§ RECORDS FOR THIS EXERCISE:
________
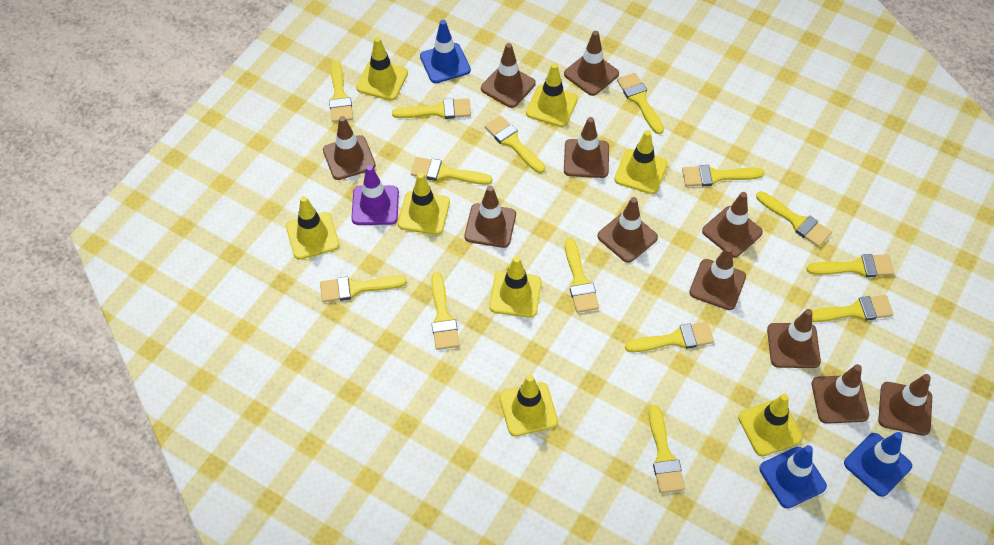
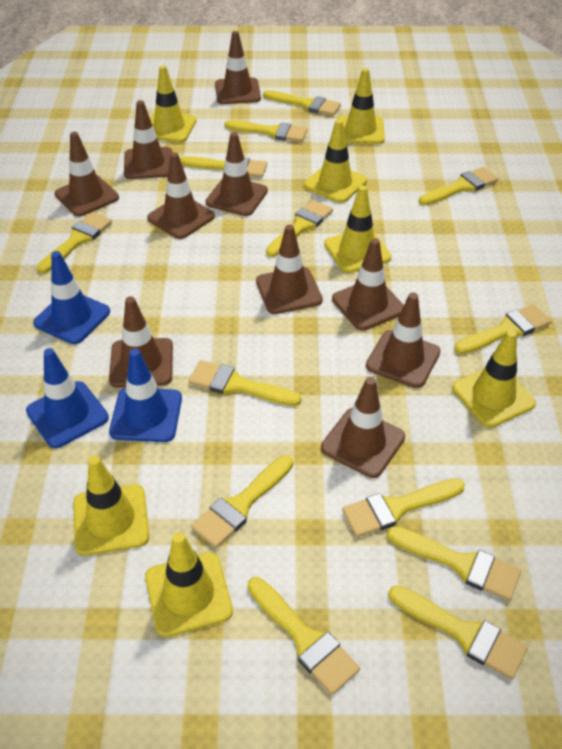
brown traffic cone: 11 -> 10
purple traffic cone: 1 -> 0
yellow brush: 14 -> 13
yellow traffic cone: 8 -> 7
________
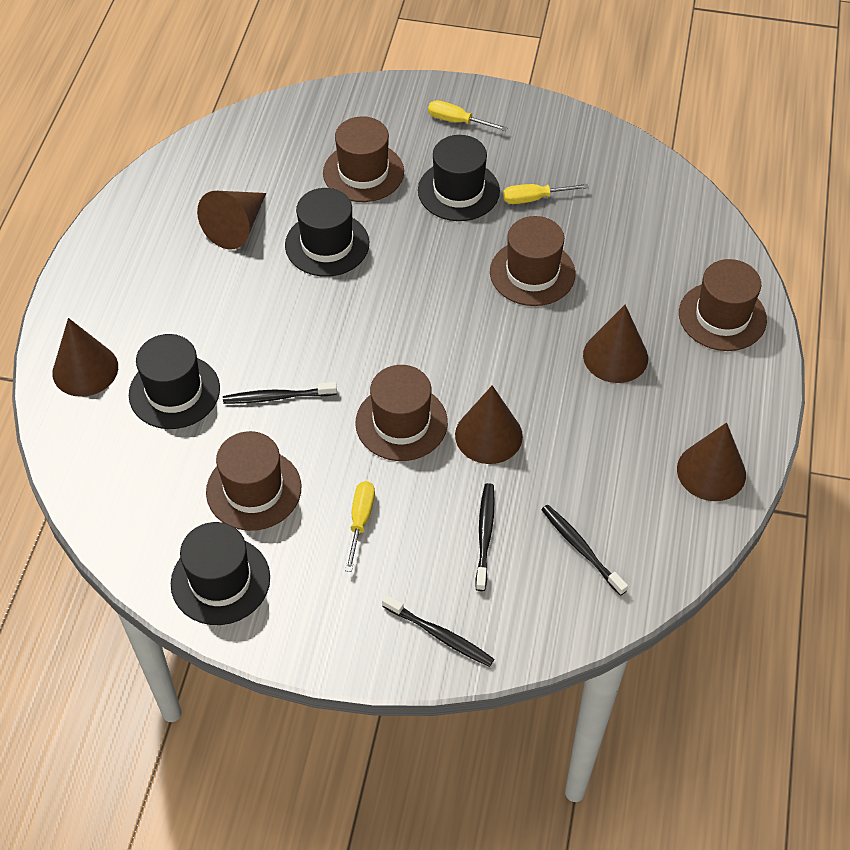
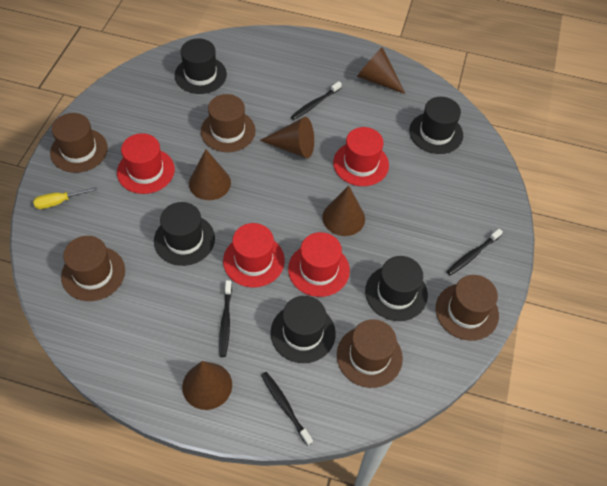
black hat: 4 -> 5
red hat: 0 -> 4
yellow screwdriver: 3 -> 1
________
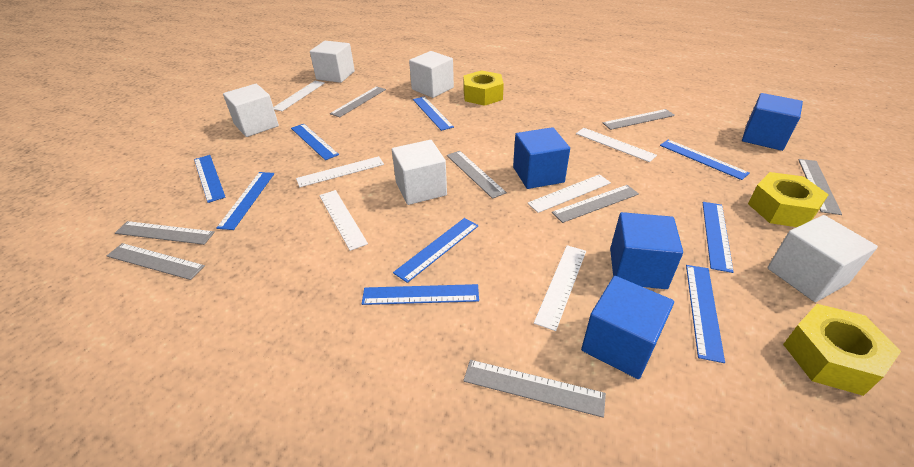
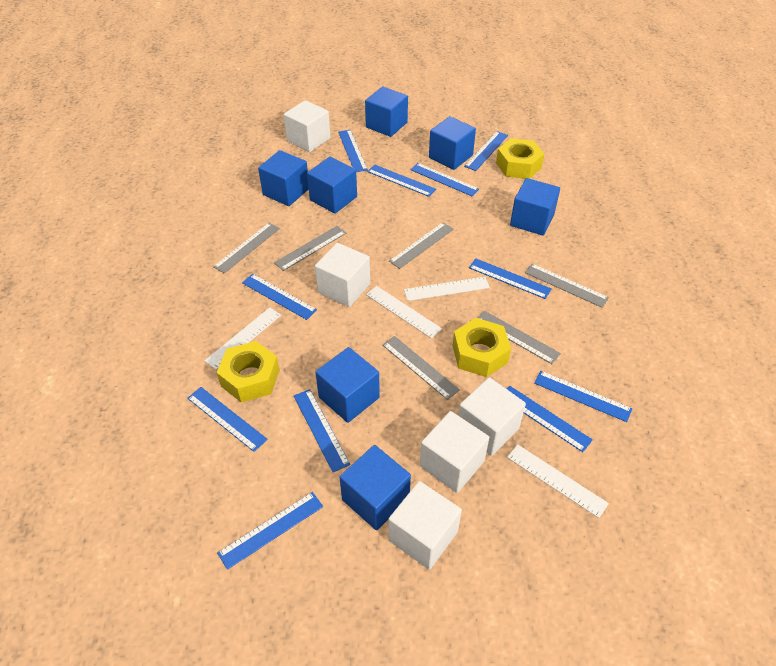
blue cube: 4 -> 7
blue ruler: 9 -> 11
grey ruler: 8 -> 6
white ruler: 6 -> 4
________
§ WHAT IS NEEDED:
Among the records above, repeat exactly the line with "brown traffic cone: 11 -> 10", the line with "yellow traffic cone: 8 -> 7", and every line in between, and only those.

§ SOLUTION TO THIS PROBLEM:
brown traffic cone: 11 -> 10
purple traffic cone: 1 -> 0
yellow brush: 14 -> 13
yellow traffic cone: 8 -> 7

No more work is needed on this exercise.